Could you copy exactly the lines from the one containing "[(112,101),(93,116),(102,126),(119,111),(112,101)]" through the last line of the records, leaving out every picture?

►

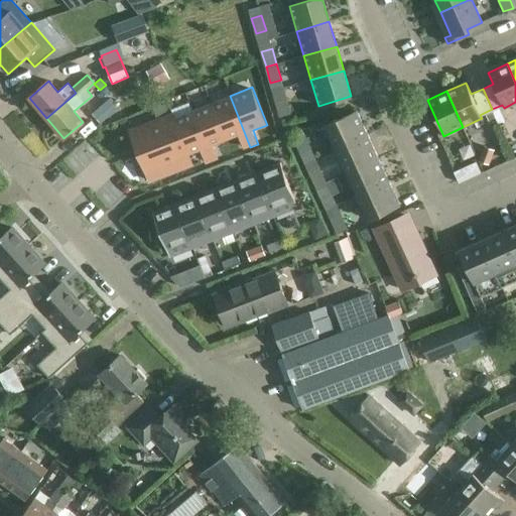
[(230,96),(211,103),(226,141),(239,136),(242,143),(244,149),(250,147),(230,96)]
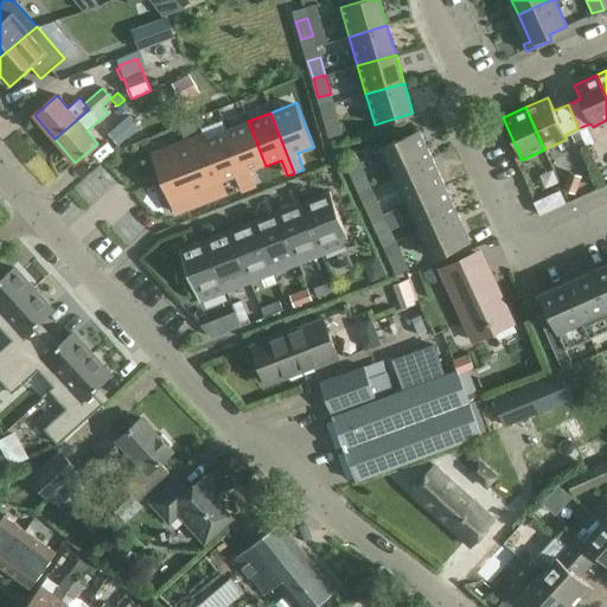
[(337,115),(325,119),(330,138),(343,134),(337,115)]
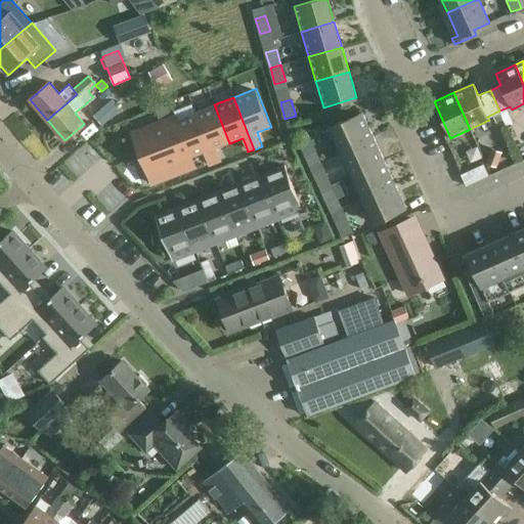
[(112,101),(93,116),(102,126),(119,111),(112,101)]
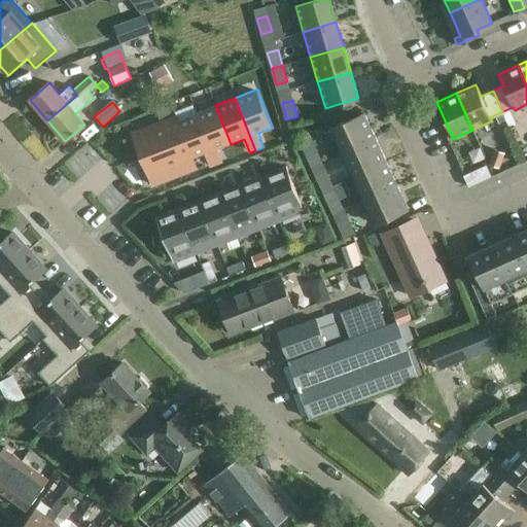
[(215,105),(196,112),(216,166),(224,163),(218,148),(231,144),(215,105)]
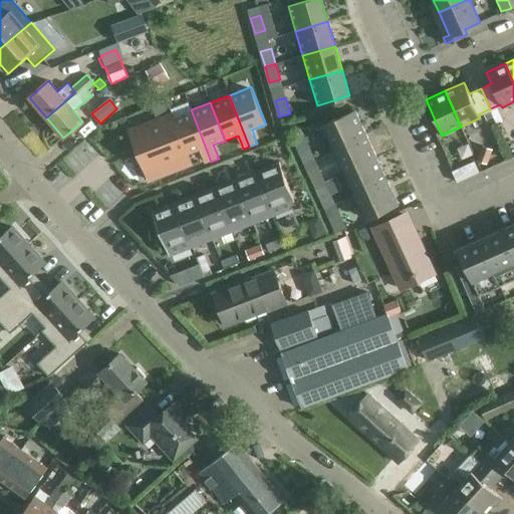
[(157,118),(169,113),(166,104),(154,108),(157,118)]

◄

→ Written response:
[(112,101),(93,116),(102,126),(119,111),(112,101)]
[(215,105),(196,112),(216,166),(224,163),(218,148),(231,144),(215,105)]
[(157,118),(169,113),(166,104),(154,108),(157,118)]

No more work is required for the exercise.